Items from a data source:
..........
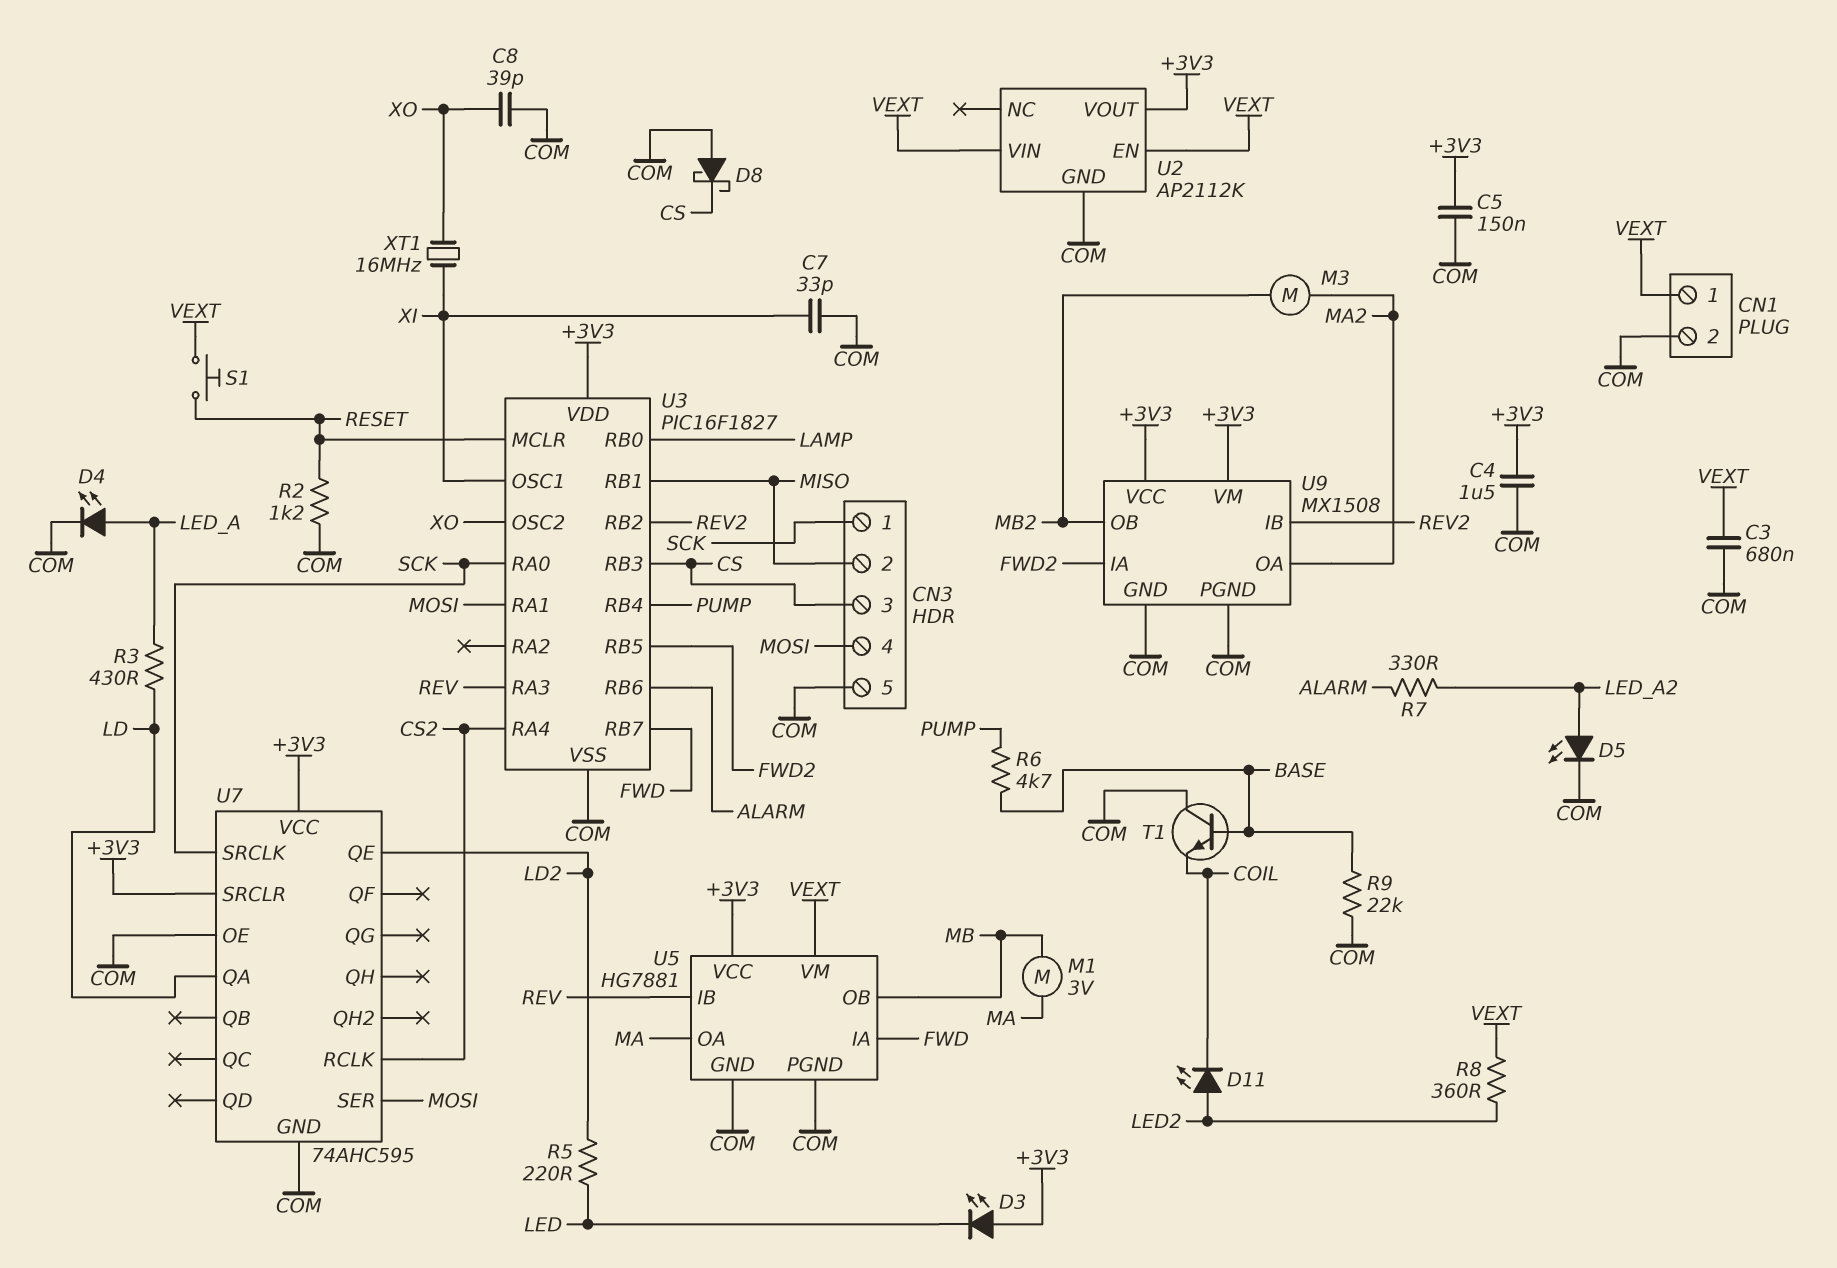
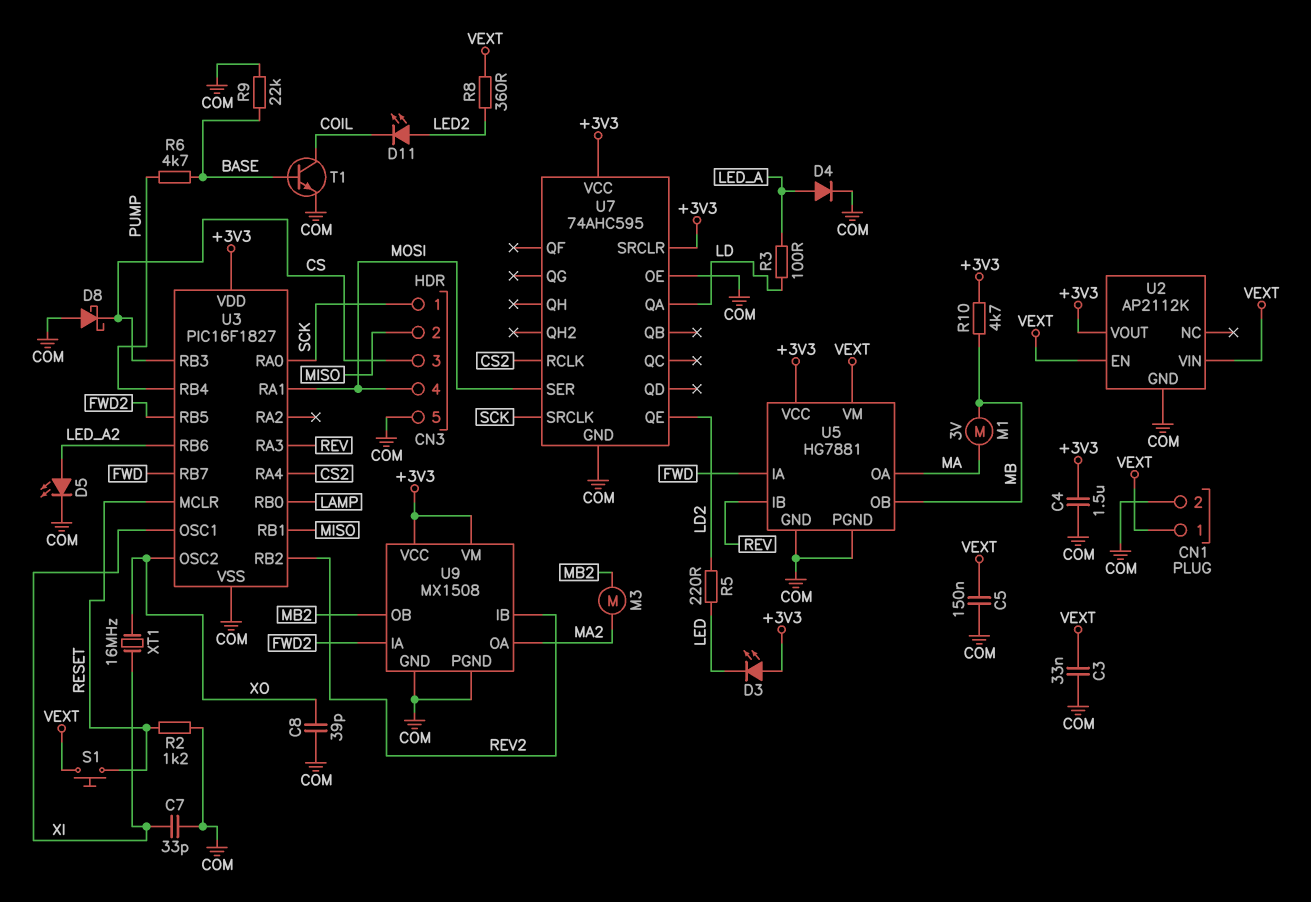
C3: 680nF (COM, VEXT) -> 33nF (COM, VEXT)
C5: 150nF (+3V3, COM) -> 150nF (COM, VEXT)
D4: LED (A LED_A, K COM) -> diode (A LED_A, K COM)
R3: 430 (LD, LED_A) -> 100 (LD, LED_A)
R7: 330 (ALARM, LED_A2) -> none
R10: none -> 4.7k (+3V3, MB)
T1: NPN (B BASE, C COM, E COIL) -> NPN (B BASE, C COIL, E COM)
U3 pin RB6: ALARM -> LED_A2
..........
[ABOUT THIS EXERCISE]
Any picture among the entries must be skipped; copy all else exactly.

[ANSWER]
C3: 680nF (COM, VEXT) -> 33nF (COM, VEXT)
C5: 150nF (+3V3, COM) -> 150nF (COM, VEXT)
D4: LED (A LED_A, K COM) -> diode (A LED_A, K COM)
R3: 430 (LD, LED_A) -> 100 (LD, LED_A)
R7: 330 (ALARM, LED_A2) -> none
R10: none -> 4.7k (+3V3, MB)
T1: NPN (B BASE, C COM, E COIL) -> NPN (B BASE, C COIL, E COM)
U3 pin RB6: ALARM -> LED_A2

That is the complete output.